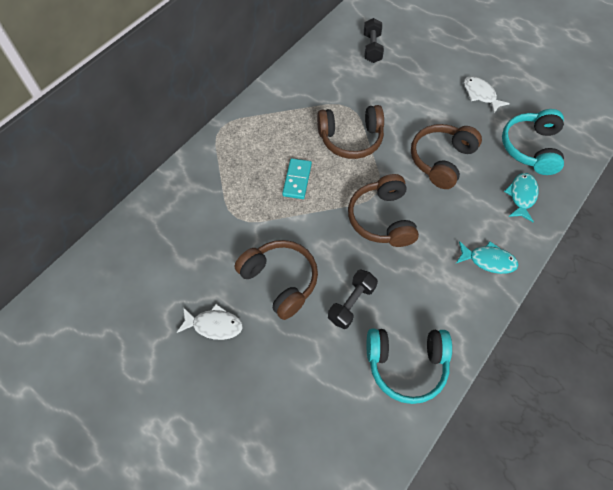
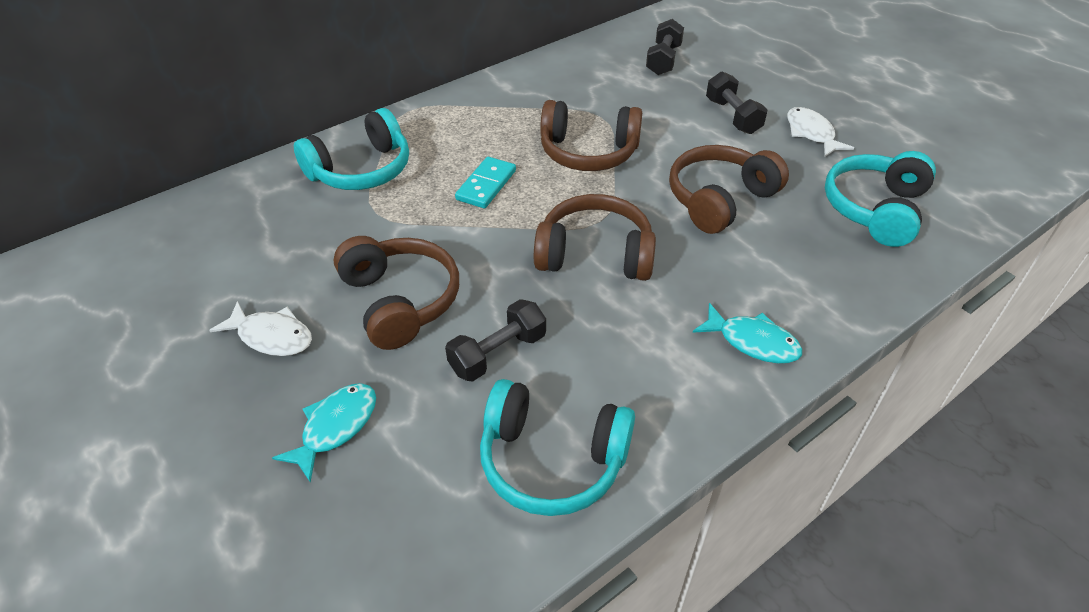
camera: 15 degrees right, 15 degrees down
(212, 185) = (361, 170): none -> turquoise headphones
(382, 219) = (595, 254): brown headphones -> brown headphones turned 90 degrees clockwise
(430, 90) = (732, 116): none -> black dumbbell
(521, 196) = (840, 267): turquoise fish -> turquoise fish (335, 427)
++++++++++++++++++++
INSTRUCTIONS FOR THE TASK: Could you copy every record exactly, without the pictures?

PROBLEM SOLUTION:
camera: 15 degrees right, 15 degrees down
(212, 185) = (361, 170): none -> turquoise headphones
(382, 219) = (595, 254): brown headphones -> brown headphones turned 90 degrees clockwise
(430, 90) = (732, 116): none -> black dumbbell
(521, 196) = (840, 267): turquoise fish -> turquoise fish (335, 427)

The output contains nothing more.